* **Exercise**
Please retype the records below exactly, from the first line down to and including the line with "D10: LED white".

======== Provided records ========

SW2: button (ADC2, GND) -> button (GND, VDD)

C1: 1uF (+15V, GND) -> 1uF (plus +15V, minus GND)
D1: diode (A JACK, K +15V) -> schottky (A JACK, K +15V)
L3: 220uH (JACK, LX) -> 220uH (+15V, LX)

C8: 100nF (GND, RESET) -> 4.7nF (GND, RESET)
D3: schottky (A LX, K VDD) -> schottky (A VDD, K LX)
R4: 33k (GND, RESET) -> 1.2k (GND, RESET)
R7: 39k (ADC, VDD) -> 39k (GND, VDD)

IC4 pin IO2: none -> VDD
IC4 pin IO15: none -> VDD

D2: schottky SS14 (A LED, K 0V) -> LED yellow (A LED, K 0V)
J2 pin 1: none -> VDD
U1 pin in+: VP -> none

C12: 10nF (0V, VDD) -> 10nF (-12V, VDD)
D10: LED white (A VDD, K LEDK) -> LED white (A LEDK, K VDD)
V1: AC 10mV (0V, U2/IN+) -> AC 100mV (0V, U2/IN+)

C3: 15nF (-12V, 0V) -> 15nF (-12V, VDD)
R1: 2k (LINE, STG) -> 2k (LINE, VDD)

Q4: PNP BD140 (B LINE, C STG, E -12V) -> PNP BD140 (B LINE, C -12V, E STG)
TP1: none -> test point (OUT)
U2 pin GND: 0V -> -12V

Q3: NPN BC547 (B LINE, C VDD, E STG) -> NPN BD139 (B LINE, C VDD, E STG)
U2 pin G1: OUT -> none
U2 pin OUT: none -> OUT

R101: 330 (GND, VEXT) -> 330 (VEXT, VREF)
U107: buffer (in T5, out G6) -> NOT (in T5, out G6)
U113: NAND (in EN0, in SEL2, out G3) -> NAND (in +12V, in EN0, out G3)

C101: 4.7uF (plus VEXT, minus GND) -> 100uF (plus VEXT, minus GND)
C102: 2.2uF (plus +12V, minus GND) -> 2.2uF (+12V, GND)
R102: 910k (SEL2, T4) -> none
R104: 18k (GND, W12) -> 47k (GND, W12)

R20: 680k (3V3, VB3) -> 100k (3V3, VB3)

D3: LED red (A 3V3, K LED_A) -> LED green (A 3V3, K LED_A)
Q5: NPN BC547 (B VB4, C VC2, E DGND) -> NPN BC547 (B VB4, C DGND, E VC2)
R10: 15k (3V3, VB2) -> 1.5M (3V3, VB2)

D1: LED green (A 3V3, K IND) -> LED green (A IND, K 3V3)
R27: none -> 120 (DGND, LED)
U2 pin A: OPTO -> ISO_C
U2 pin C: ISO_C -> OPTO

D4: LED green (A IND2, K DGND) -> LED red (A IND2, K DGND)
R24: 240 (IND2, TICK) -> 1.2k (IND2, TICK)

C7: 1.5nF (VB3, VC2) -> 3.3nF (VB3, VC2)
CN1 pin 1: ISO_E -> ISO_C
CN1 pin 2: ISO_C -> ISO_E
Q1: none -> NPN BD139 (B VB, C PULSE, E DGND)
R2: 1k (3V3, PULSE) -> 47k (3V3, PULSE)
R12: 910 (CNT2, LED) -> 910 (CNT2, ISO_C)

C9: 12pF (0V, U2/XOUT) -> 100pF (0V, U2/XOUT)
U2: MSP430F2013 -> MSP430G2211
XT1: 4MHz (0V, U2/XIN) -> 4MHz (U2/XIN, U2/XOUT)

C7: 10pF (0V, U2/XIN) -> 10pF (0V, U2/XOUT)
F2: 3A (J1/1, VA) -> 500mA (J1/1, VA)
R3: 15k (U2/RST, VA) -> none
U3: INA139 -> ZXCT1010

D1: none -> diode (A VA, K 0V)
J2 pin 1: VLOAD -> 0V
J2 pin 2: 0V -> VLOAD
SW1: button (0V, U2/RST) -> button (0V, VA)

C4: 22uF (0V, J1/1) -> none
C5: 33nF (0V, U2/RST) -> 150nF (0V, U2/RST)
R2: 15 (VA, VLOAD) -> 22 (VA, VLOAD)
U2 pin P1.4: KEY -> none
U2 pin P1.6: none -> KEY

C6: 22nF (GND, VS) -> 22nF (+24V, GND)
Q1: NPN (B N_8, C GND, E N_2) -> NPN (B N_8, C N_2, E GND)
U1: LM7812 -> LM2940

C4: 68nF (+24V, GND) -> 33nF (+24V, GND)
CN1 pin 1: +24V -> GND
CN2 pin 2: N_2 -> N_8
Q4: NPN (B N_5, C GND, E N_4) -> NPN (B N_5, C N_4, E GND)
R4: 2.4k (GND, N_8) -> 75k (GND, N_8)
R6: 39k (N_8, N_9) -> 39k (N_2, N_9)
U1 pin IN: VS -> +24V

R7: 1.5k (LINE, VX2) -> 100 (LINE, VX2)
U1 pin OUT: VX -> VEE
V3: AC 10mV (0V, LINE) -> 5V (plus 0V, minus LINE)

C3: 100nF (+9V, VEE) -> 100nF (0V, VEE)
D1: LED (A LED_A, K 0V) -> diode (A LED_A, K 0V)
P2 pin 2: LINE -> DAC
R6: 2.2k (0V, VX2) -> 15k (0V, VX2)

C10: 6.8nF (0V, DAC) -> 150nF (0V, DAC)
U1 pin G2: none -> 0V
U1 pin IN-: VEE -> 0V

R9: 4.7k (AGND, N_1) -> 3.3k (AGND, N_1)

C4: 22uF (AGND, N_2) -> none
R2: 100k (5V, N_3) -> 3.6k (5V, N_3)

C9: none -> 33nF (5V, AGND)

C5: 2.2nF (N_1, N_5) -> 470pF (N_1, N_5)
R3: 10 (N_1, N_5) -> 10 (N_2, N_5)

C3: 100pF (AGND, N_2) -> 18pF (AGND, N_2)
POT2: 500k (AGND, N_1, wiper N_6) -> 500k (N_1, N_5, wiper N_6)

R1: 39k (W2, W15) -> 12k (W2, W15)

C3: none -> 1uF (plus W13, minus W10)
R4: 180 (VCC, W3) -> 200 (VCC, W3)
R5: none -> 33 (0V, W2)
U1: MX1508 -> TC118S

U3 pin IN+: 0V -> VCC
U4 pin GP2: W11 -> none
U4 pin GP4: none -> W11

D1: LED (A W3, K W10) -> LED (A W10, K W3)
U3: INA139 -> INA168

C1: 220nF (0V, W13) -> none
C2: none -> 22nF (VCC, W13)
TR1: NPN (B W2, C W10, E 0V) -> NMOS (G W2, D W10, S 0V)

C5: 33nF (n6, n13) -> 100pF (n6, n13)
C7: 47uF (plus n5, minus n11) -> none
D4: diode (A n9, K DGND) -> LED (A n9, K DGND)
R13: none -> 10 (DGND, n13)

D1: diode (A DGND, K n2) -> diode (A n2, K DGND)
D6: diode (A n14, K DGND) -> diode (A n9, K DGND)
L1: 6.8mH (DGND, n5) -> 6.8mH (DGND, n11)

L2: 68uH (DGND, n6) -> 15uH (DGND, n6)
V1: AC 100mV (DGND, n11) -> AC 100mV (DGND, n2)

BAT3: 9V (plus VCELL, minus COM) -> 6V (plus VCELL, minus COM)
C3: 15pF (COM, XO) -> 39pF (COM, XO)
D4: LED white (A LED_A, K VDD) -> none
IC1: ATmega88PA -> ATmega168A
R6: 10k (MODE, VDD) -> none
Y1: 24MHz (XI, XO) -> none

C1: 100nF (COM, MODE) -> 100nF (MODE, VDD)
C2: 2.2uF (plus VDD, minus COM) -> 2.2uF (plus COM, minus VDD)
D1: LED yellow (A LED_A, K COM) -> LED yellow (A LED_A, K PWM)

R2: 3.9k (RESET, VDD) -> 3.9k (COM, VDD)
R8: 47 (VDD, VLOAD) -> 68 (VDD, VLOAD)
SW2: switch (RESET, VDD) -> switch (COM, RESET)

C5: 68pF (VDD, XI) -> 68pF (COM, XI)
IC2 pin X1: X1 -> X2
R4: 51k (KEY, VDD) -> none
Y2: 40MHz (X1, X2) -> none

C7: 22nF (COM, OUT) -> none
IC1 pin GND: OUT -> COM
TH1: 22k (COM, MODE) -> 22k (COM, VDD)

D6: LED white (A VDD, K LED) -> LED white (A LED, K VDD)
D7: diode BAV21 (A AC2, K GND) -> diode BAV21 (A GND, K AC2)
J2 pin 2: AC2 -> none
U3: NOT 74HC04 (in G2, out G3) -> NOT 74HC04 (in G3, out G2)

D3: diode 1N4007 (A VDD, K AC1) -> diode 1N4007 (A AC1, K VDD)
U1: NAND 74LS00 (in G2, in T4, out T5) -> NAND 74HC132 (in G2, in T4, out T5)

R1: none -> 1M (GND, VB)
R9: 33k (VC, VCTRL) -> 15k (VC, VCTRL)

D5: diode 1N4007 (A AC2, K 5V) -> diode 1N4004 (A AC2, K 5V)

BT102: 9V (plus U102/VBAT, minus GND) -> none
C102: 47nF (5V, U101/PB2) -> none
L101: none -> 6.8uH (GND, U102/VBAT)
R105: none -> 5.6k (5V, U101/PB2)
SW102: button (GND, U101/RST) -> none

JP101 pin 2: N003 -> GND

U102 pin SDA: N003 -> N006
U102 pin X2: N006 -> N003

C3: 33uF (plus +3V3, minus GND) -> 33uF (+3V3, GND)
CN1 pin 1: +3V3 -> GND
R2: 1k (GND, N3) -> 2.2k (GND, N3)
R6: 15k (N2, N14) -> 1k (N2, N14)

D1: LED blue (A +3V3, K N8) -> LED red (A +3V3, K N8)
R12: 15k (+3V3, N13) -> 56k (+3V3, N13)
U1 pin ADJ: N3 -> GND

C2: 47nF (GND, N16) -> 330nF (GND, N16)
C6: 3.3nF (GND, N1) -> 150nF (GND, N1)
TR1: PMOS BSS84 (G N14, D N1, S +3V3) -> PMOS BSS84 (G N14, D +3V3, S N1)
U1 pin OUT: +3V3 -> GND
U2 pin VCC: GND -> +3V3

========

* **Exercise response**
SW2: button (ADC2, GND) -> button (GND, VDD)

C1: 1uF (+15V, GND) -> 1uF (plus +15V, minus GND)
D1: diode (A JACK, K +15V) -> schottky (A JACK, K +15V)
L3: 220uH (JACK, LX) -> 220uH (+15V, LX)

C8: 100nF (GND, RESET) -> 4.7nF (GND, RESET)
D3: schottky (A LX, K VDD) -> schottky (A VDD, K LX)
R4: 33k (GND, RESET) -> 1.2k (GND, RESET)
R7: 39k (ADC, VDD) -> 39k (GND, VDD)

IC4 pin IO2: none -> VDD
IC4 pin IO15: none -> VDD

D2: schottky SS14 (A LED, K 0V) -> LED yellow (A LED, K 0V)
J2 pin 1: none -> VDD
U1 pin in+: VP -> none

C12: 10nF (0V, VDD) -> 10nF (-12V, VDD)
D10: LED white (A VDD, K LEDK) -> LED white (A LEDK, K VDD)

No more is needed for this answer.